# Aim of the task
Each entry below is to be copied verbatim.
· · · · ·
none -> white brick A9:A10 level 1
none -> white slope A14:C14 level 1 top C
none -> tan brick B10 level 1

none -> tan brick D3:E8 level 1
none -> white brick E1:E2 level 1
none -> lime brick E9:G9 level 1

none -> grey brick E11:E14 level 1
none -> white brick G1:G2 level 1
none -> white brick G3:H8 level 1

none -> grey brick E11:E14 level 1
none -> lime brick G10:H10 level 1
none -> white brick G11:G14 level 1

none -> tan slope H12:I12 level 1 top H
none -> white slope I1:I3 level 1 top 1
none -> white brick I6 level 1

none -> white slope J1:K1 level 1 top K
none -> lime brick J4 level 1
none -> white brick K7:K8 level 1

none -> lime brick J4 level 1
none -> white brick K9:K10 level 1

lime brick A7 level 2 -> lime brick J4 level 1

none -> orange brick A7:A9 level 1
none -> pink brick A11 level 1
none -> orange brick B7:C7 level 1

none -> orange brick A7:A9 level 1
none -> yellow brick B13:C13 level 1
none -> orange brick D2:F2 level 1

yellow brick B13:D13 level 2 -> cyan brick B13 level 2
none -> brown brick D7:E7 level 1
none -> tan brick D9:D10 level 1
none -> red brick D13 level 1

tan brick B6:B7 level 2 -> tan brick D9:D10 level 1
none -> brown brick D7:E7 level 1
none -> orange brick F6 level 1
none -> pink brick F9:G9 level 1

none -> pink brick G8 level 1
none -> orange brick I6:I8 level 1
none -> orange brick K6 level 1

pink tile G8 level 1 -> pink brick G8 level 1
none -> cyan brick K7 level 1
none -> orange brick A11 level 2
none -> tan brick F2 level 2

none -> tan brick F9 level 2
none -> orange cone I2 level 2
· · · · ·
# Final answer
none -> white brick A9:A10 level 1
none -> white slope A14:C14 level 1 top C
none -> tan brick B10 level 1

none -> tan brick D3:E8 level 1
none -> white brick E1:E2 level 1
none -> lime brick E9:G9 level 1

none -> grey brick E11:E14 level 1
none -> white brick G1:G2 level 1
none -> white brick G3:H8 level 1

none -> grey brick E11:E14 level 1
none -> lime brick G10:H10 level 1
none -> white brick G11:G14 level 1

none -> tan slope H12:I12 level 1 top H
none -> white slope I1:I3 level 1 top 1
none -> white brick I6 level 1

none -> white slope J1:K1 level 1 top K
none -> lime brick J4 level 1
none -> white brick K7:K8 level 1

none -> lime brick J4 level 1
none -> white brick K9:K10 level 1

lime brick A7 level 2 -> lime brick J4 level 1

none -> orange brick A7:A9 level 1
none -> pink brick A11 level 1
none -> orange brick B7:C7 level 1

none -> orange brick A7:A9 level 1
none -> yellow brick B13:C13 level 1
none -> orange brick D2:F2 level 1

yellow brick B13:D13 level 2 -> cyan brick B13 level 2
none -> brown brick D7:E7 level 1
none -> tan brick D9:D10 level 1
none -> red brick D13 level 1

tan brick B6:B7 level 2 -> tan brick D9:D10 level 1
none -> brown brick D7:E7 level 1
none -> orange brick F6 level 1
none -> pink brick F9:G9 level 1

none -> pink brick G8 level 1
none -> orange brick I6:I8 level 1
none -> orange brick K6 level 1

pink tile G8 level 1 -> pink brick G8 level 1
none -> cyan brick K7 level 1
none -> orange brick A11 level 2
none -> tan brick F2 level 2

none -> tan brick F9 level 2
none -> orange cone I2 level 2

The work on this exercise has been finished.